> Required action
From the line with "camera_right=-40 camera_up=15" to the line with "change=gone; old=orange mavuna;", retype every line exactly, including those two, and leave out the rest of the data below.

> Data to examine
=== Section Start ===
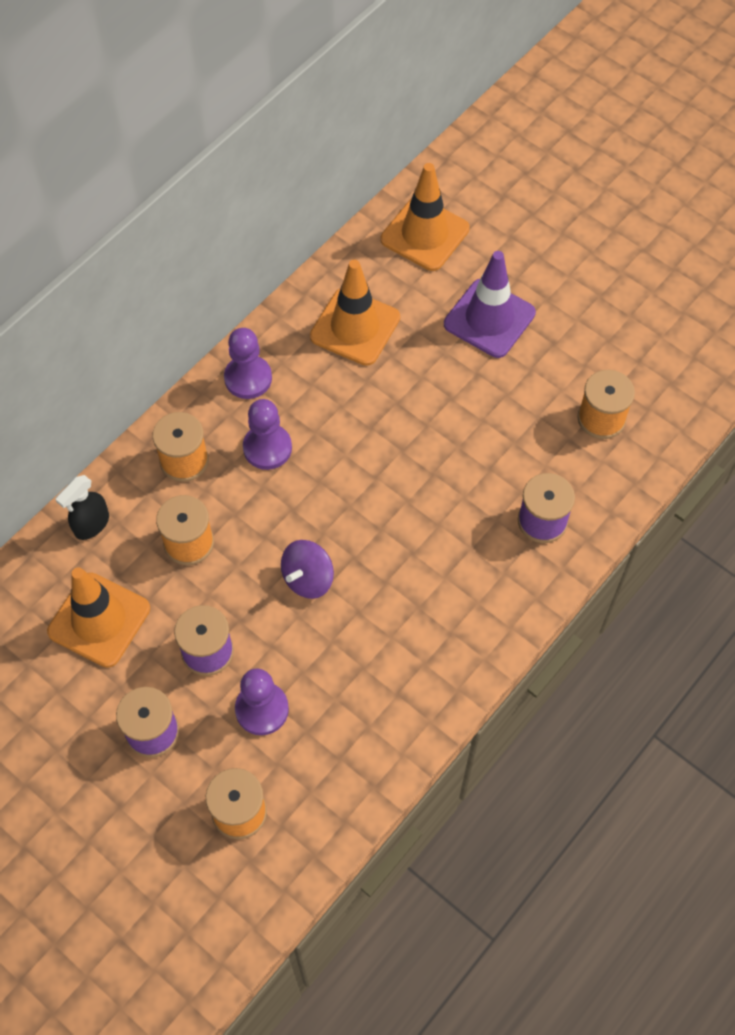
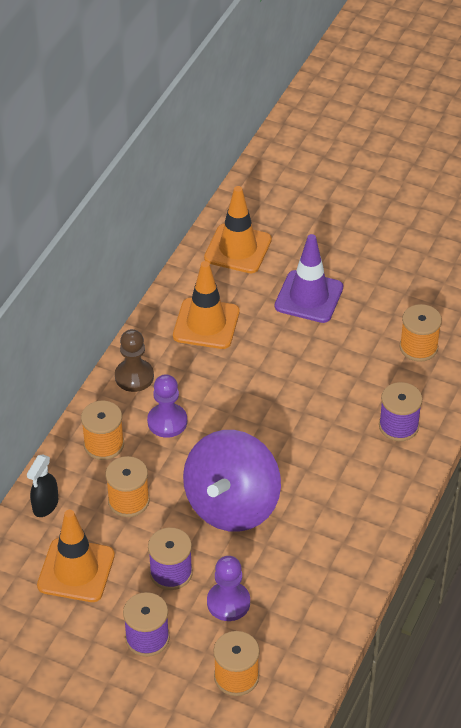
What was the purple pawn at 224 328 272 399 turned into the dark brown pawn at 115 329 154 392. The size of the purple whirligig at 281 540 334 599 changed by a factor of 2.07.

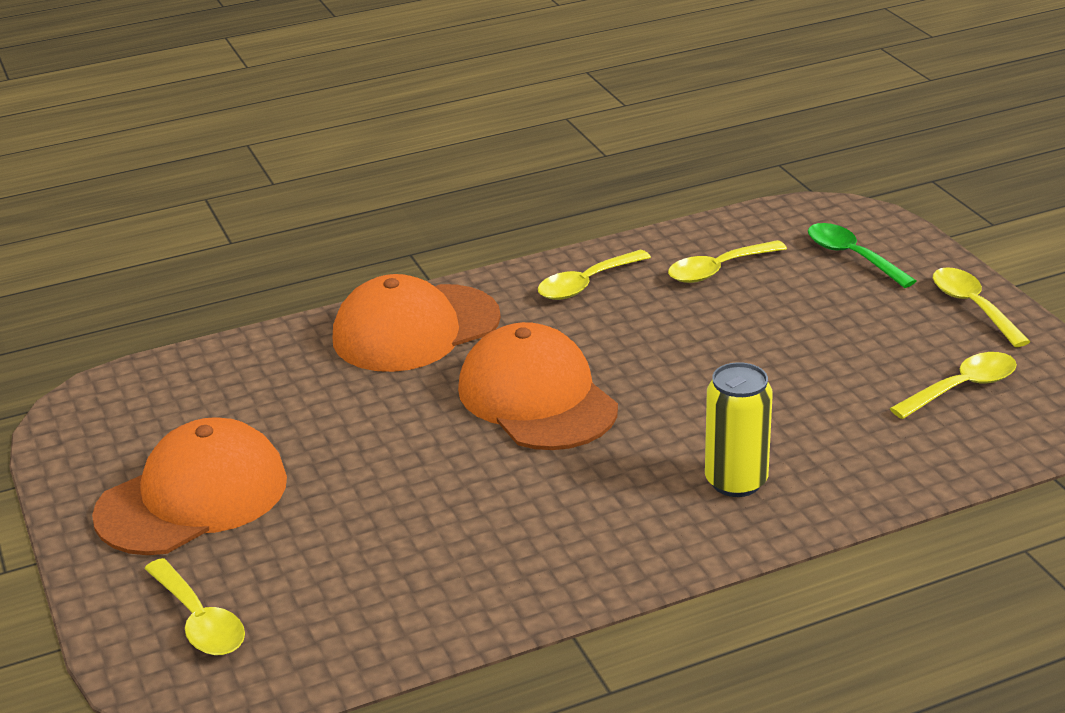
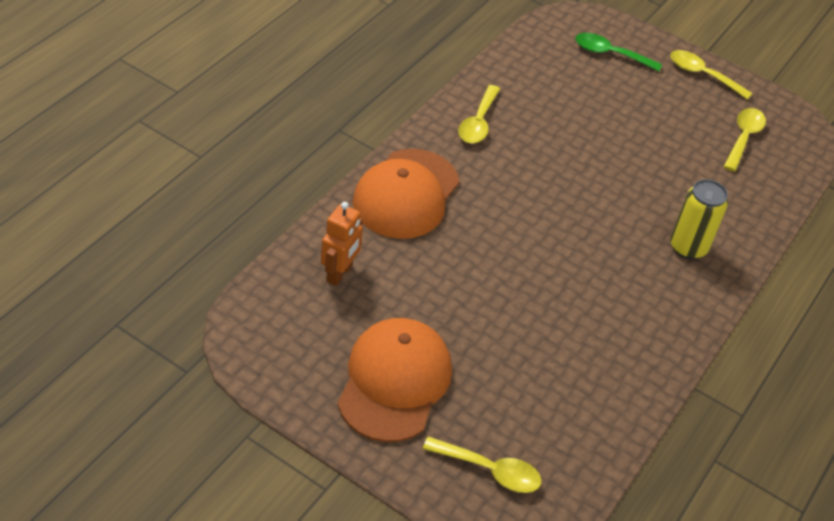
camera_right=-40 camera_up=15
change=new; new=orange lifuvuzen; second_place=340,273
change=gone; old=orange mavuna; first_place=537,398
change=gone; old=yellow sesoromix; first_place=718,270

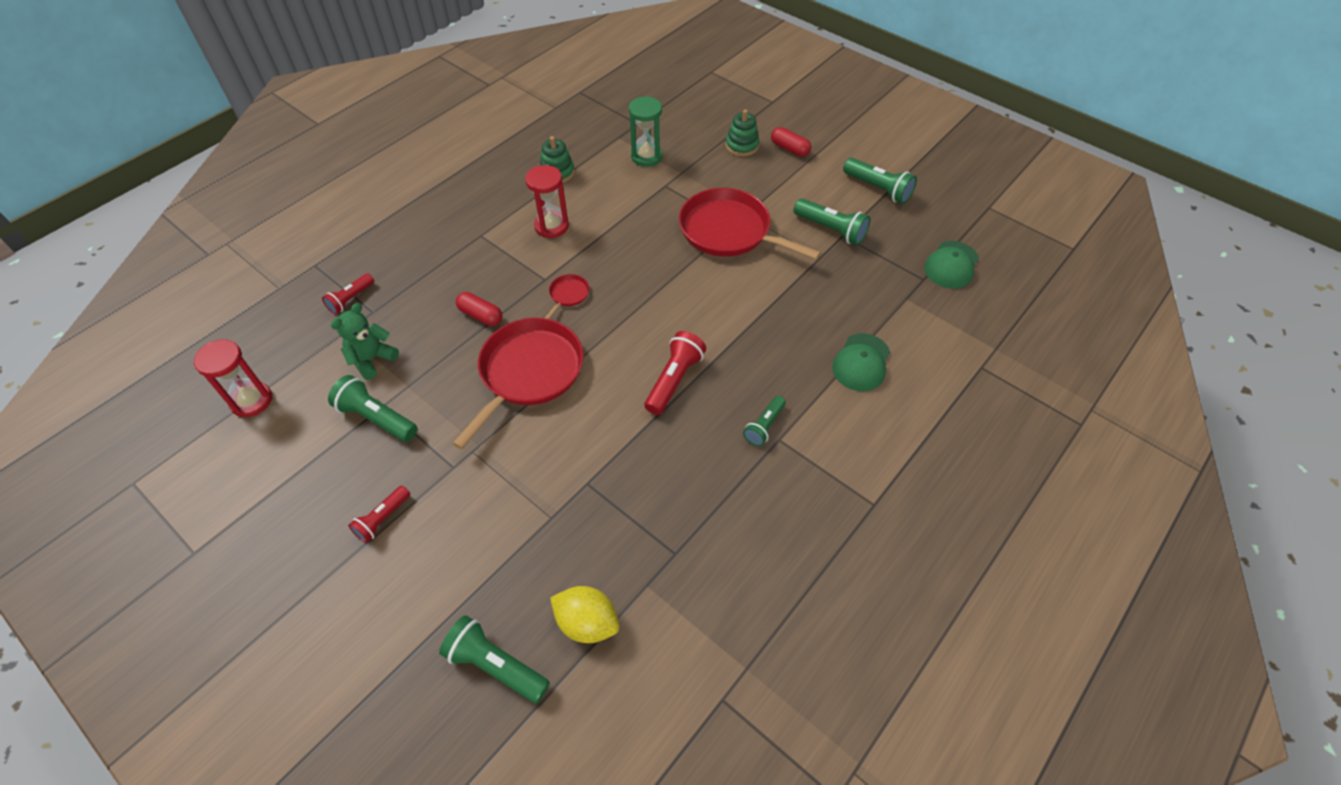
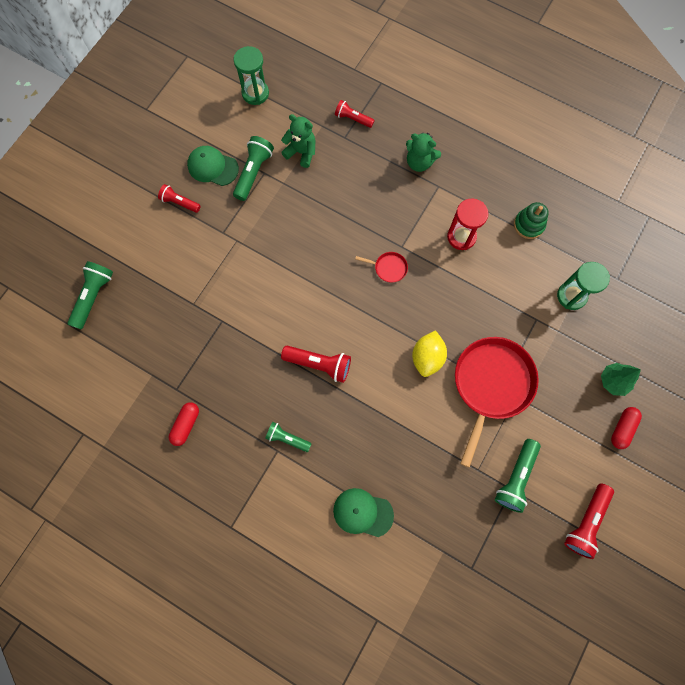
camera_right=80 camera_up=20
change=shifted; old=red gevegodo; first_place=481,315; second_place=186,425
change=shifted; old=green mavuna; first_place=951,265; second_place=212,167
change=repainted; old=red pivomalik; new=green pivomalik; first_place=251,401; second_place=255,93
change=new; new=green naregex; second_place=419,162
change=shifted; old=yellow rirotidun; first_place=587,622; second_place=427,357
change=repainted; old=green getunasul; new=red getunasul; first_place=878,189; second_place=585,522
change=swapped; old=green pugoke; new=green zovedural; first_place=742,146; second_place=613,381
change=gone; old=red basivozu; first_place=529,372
=== Section End ===
=== Section Start ===
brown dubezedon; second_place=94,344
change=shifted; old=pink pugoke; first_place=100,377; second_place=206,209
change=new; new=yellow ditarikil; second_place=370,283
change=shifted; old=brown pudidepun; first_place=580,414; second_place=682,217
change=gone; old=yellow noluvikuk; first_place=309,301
=== Section End ===
> Solved problem
camera_right=-40 camera_up=15
change=new; new=orange lifuvuzen; second_place=340,273
change=gone; old=orange mavuna; first_place=537,398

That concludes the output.